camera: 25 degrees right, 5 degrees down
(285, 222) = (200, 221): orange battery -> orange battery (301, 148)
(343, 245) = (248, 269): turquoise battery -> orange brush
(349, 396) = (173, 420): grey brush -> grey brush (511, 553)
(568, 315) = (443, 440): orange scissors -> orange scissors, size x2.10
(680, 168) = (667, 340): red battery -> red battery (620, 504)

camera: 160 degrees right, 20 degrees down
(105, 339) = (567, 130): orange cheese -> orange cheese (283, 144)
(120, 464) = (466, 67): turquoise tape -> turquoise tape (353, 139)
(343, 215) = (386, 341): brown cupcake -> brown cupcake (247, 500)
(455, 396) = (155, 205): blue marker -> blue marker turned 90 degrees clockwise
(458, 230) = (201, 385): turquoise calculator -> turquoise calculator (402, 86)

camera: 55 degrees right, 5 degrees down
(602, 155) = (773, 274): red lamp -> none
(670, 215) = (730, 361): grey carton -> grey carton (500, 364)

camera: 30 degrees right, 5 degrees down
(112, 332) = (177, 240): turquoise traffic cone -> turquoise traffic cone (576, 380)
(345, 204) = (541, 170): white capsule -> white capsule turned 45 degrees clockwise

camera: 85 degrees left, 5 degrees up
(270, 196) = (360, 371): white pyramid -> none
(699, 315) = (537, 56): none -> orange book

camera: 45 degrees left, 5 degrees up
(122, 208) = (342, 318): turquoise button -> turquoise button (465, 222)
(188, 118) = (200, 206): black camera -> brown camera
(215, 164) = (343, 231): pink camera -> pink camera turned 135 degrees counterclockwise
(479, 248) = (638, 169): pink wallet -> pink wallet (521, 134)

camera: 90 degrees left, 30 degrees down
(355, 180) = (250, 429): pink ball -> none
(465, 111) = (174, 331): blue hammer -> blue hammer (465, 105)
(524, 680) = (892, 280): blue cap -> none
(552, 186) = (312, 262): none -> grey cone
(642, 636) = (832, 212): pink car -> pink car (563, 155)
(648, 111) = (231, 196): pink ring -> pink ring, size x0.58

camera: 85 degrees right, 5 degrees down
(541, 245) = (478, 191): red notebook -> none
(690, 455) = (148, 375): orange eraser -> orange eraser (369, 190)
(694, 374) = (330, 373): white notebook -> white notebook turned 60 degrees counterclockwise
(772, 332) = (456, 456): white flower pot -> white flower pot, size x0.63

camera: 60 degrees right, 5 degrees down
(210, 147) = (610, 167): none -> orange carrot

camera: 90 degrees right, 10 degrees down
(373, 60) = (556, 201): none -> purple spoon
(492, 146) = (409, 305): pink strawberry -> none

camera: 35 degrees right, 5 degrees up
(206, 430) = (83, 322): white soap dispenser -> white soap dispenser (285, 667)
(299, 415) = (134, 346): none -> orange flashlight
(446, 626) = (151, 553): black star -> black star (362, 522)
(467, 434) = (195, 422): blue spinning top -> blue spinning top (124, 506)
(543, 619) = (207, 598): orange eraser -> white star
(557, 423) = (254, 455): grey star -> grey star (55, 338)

--- WHAT IS NEEDED ---
Using the exact wording, repeat all the entries.

--- WRITTEN ANSWER ---
camera: 25 degrees right, 5 degrees down
(285, 222) = (200, 221): orange battery -> orange battery (301, 148)
(343, 245) = (248, 269): turquoise battery -> orange brush
(349, 396) = (173, 420): grey brush -> grey brush (511, 553)
(568, 315) = (443, 440): orange scissors -> orange scissors, size x2.10
(680, 168) = (667, 340): red battery -> red battery (620, 504)

camera: 160 degrees right, 20 degrees down
(105, 339) = (567, 130): orange cheese -> orange cheese (283, 144)
(120, 464) = (466, 67): turquoise tape -> turquoise tape (353, 139)
(343, 215) = (386, 341): brown cupcake -> brown cupcake (247, 500)
(455, 396) = (155, 205): blue marker -> blue marker turned 90 degrees clockwise
(458, 230) = (201, 385): turquoise calculator -> turquoise calculator (402, 86)

camera: 55 degrees right, 5 degrees down
(602, 155) = (773, 274): red lamp -> none
(670, 215) = (730, 361): grey carton -> grey carton (500, 364)

camera: 30 degrees right, 5 degrees down
(112, 332) = (177, 240): turquoise traffic cone -> turquoise traffic cone (576, 380)
(345, 204) = (541, 170): white capsule -> white capsule turned 45 degrees clockwise

camera: 85 degrees left, 5 degrees up
(270, 196) = (360, 371): white pyramid -> none
(699, 315) = (537, 56): none -> orange book

camera: 45 degrees left, 5 degrees up
(122, 208) = (342, 318): turquoise button -> turquoise button (465, 222)
(188, 118) = (200, 206): black camera -> brown camera
(215, 164) = (343, 231): pink camera -> pink camera turned 135 degrees counterclockwise
(479, 248) = (638, 169): pink wallet -> pink wallet (521, 134)

camera: 90 degrees left, 30 degrees down
(355, 180) = (250, 429): pink ball -> none
(465, 111) = (174, 331): blue hammer -> blue hammer (465, 105)
(524, 680) = (892, 280): blue cap -> none
(552, 186) = (312, 262): none -> grey cone
(642, 636) = (832, 212): pink car -> pink car (563, 155)
(648, 111) = (231, 196): pink ring -> pink ring, size x0.58

camera: 85 degrees right, 5 degrees down
(541, 245) = (478, 191): red notebook -> none
(690, 455) = (148, 375): orange eraser -> orange eraser (369, 190)
(694, 374) = (330, 373): white notebook -> white notebook turned 60 degrees counterclockwise
(772, 332) = (456, 456): white flower pot -> white flower pot, size x0.63

camera: 60 degrees right, 5 degrees down
(210, 147) = (610, 167): none -> orange carrot

camera: 90 degrees right, 10 degrees down
(373, 60) = (556, 201): none -> purple spoon
(492, 146) = (409, 305): pink strawberry -> none

camera: 35 degrees right, 5 degrees up
(206, 430) = (83, 322): white soap dispenser -> white soap dispenser (285, 667)
(299, 415) = (134, 346): none -> orange flashlight
(446, 626) = (151, 553): black star -> black star (362, 522)
(467, 434) = (195, 422): blue spinning top -> blue spinning top (124, 506)
(543, 619) = (207, 598): orange eraser -> white star
(557, 423) = (254, 455): grey star -> grey star (55, 338)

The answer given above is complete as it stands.